◆ What to do ◆
Every line from the one with "C202: none -> 47nF (+12V, COM)" through the end of the records below should be restated word for word, and nothing outside that span.

'''

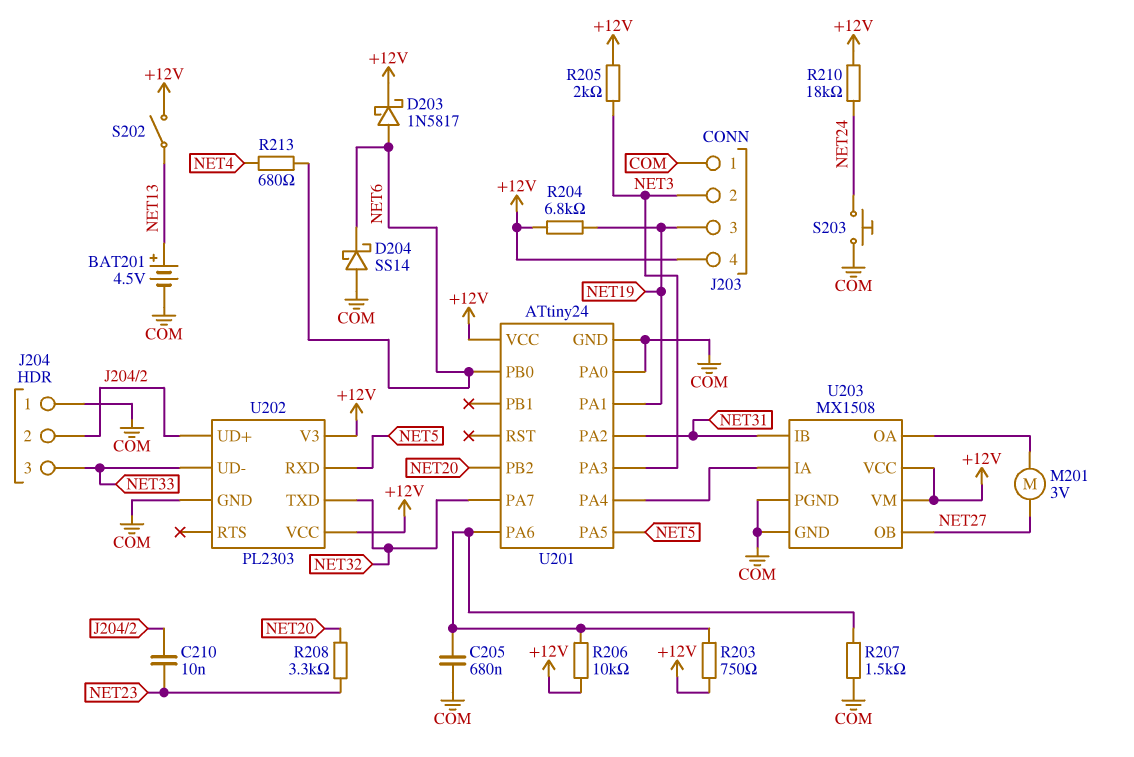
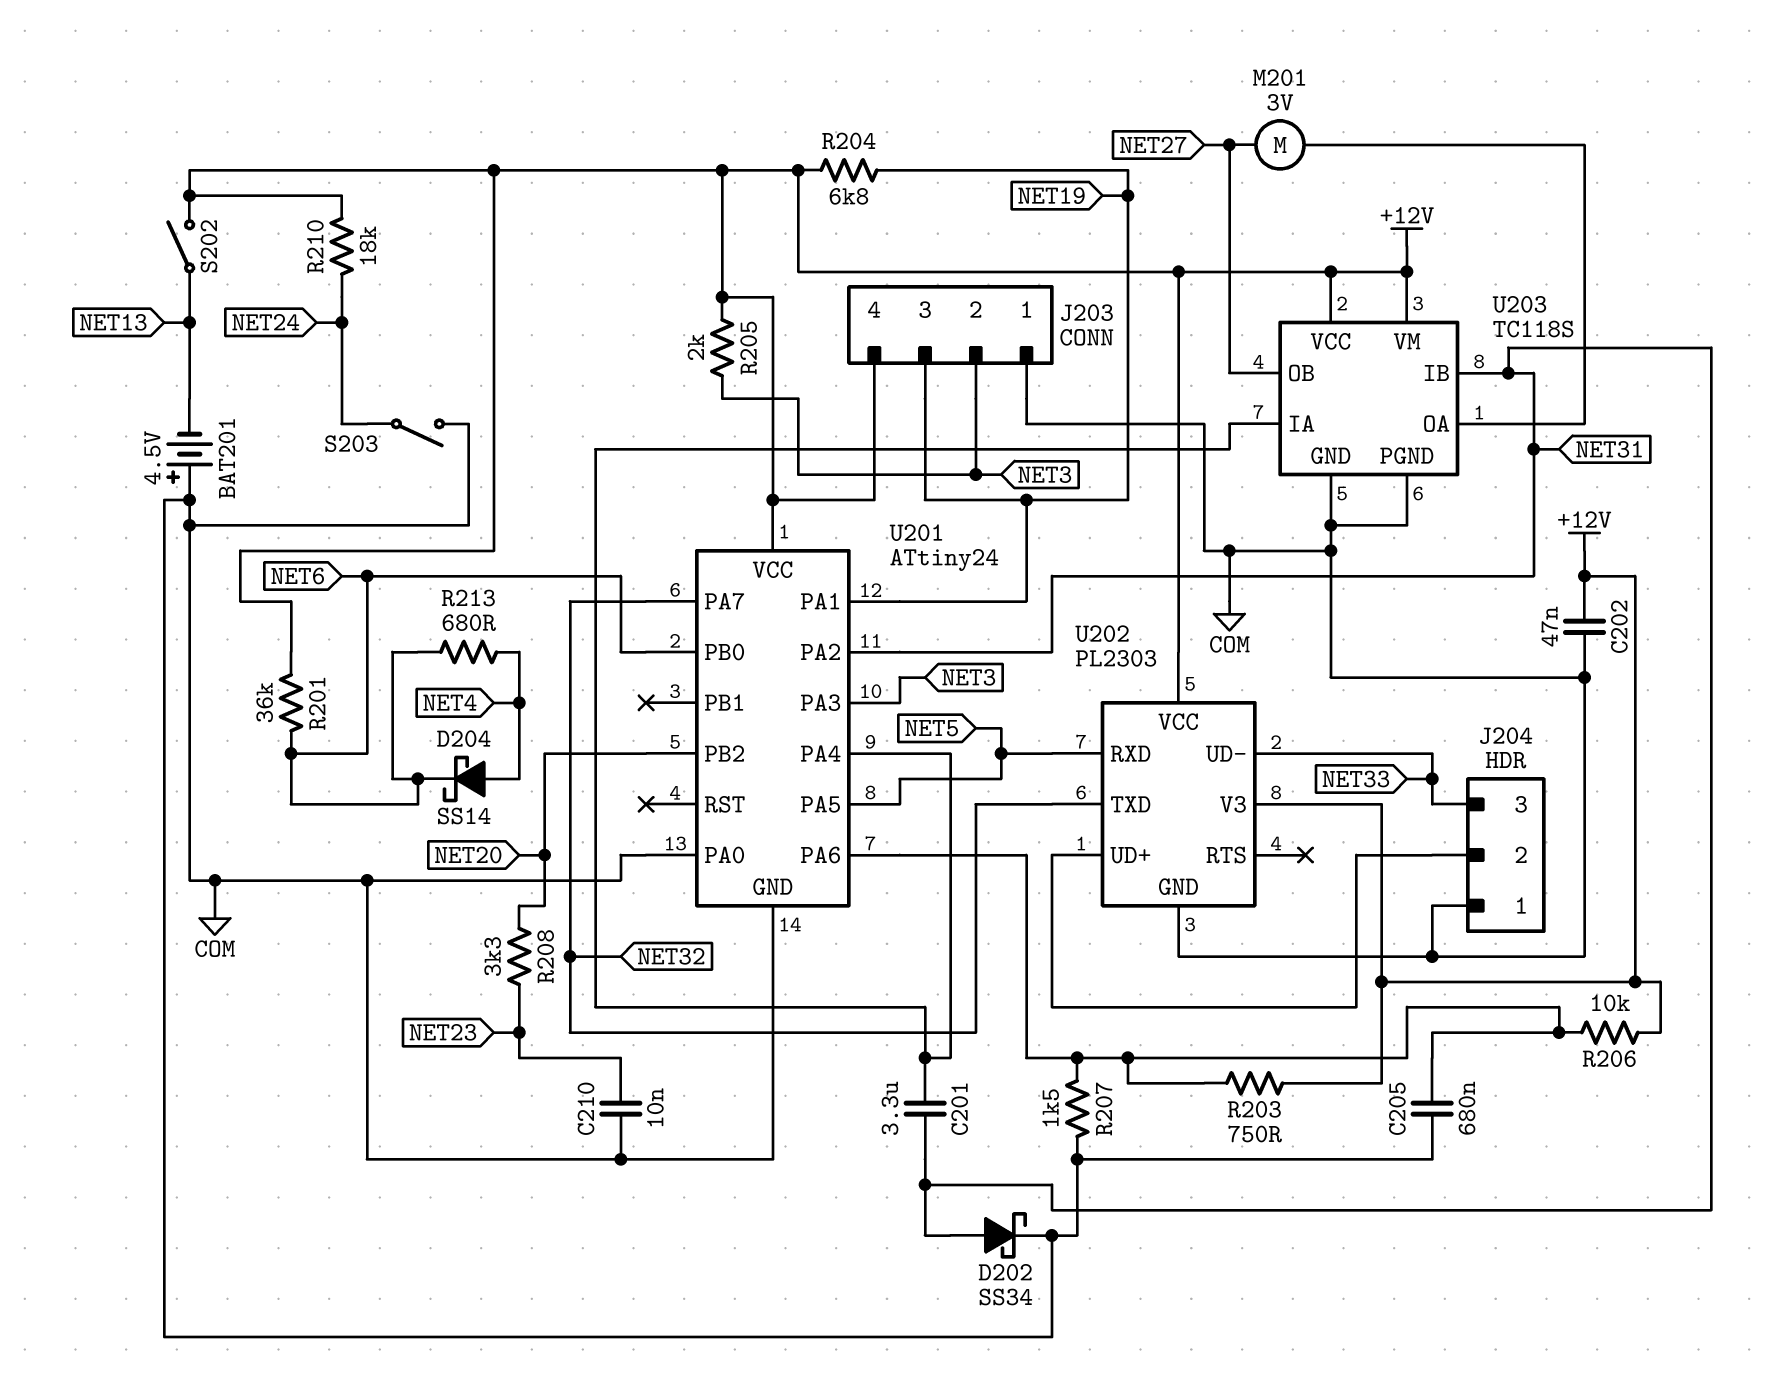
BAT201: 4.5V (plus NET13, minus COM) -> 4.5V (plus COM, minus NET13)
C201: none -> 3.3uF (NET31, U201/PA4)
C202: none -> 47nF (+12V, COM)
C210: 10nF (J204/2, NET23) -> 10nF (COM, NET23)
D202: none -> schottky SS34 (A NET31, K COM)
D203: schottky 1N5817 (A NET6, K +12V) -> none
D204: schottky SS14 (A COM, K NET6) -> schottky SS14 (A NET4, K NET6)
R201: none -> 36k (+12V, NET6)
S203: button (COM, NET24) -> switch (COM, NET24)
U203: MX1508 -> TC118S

'''

◆ Exercise response ◆
C202: none -> 47nF (+12V, COM)
C210: 10nF (J204/2, NET23) -> 10nF (COM, NET23)
D202: none -> schottky SS34 (A NET31, K COM)
D203: schottky 1N5817 (A NET6, K +12V) -> none
D204: schottky SS14 (A COM, K NET6) -> schottky SS14 (A NET4, K NET6)
R201: none -> 36k (+12V, NET6)
S203: button (COM, NET24) -> switch (COM, NET24)
U203: MX1508 -> TC118S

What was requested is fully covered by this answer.